What you should do:
Reproduce the entries shown below only from the line with "red pear: 7 -> 6" down to the line with "yellow cheese: 2 -> 0", keeping both end lines and copying each one exactly.

Object change descriptions:
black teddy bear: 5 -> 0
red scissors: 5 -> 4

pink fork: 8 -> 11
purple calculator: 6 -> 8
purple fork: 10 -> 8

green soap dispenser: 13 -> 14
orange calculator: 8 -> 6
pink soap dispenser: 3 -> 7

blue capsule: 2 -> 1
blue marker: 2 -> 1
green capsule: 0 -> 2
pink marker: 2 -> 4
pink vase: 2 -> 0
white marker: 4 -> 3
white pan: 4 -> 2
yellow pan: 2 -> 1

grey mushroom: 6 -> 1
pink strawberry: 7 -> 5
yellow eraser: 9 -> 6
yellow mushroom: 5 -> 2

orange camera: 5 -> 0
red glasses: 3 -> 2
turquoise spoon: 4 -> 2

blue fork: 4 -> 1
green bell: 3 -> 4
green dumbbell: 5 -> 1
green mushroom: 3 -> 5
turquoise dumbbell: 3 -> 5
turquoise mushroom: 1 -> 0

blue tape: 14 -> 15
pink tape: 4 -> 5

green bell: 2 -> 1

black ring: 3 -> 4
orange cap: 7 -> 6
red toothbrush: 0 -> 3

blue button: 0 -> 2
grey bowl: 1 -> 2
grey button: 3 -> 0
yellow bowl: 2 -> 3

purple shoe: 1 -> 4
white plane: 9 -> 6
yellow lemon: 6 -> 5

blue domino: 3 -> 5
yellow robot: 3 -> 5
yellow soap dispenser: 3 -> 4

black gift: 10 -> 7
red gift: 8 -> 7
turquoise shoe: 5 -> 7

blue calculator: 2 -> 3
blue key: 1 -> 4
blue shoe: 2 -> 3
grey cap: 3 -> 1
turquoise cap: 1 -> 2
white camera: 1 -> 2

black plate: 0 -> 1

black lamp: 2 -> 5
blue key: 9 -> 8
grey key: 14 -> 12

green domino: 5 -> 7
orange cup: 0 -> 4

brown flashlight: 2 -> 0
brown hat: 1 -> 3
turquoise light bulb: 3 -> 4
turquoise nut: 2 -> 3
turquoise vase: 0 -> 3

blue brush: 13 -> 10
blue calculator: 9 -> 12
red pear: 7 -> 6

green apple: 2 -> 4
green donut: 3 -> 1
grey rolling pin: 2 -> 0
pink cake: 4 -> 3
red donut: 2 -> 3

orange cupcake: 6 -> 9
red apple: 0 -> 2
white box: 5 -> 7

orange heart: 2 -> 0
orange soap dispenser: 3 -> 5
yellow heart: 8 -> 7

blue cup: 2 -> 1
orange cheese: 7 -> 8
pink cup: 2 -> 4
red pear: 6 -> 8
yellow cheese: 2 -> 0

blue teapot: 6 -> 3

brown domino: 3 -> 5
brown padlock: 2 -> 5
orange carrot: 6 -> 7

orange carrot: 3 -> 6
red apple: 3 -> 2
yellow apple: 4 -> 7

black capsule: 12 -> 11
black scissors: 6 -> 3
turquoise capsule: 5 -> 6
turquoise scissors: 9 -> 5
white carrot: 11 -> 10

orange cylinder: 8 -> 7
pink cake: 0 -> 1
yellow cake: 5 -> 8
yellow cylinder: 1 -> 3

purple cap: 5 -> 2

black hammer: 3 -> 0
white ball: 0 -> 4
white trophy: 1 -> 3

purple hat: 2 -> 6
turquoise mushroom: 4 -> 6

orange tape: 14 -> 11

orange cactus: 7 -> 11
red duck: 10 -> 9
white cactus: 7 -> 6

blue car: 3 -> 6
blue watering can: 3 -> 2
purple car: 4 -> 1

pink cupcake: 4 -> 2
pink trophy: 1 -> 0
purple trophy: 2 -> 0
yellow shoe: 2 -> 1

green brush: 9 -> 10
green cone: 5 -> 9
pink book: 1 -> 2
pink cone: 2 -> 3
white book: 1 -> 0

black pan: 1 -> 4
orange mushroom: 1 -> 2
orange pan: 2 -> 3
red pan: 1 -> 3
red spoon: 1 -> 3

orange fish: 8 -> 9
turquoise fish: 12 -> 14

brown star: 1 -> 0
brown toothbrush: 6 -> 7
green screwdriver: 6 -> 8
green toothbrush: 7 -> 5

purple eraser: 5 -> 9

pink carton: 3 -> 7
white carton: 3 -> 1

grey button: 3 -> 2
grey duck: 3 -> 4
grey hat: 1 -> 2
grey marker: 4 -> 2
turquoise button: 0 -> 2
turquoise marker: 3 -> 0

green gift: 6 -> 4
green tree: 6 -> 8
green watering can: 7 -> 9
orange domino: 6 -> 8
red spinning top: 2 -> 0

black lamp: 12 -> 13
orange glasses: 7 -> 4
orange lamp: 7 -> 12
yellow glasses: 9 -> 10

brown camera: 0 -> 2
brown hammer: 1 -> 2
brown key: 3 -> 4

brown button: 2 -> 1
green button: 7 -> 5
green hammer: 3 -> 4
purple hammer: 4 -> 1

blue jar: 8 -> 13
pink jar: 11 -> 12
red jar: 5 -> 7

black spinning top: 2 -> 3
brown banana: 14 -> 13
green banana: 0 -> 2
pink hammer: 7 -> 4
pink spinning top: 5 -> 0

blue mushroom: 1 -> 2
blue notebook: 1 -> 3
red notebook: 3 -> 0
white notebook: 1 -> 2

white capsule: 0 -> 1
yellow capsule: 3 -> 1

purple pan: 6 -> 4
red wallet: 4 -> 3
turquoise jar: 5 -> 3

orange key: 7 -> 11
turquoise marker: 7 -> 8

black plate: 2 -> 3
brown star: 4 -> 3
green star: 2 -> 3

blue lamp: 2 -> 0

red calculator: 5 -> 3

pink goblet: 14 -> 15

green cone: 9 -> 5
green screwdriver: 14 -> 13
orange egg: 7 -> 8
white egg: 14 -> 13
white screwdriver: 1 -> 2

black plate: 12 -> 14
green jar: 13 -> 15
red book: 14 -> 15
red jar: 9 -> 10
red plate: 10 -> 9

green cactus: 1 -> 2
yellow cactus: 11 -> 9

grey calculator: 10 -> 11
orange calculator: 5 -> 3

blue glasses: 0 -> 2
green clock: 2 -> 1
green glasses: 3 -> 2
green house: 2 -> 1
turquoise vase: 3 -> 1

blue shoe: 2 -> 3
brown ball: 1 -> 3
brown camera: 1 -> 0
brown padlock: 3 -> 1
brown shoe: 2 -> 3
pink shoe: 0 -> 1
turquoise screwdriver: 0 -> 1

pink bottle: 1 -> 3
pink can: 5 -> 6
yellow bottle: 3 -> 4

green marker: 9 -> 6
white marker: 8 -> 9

Solution to the problem:
red pear: 7 -> 6

green apple: 2 -> 4
green donut: 3 -> 1
grey rolling pin: 2 -> 0
pink cake: 4 -> 3
red donut: 2 -> 3

orange cupcake: 6 -> 9
red apple: 0 -> 2
white box: 5 -> 7

orange heart: 2 -> 0
orange soap dispenser: 3 -> 5
yellow heart: 8 -> 7

blue cup: 2 -> 1
orange cheese: 7 -> 8
pink cup: 2 -> 4
red pear: 6 -> 8
yellow cheese: 2 -> 0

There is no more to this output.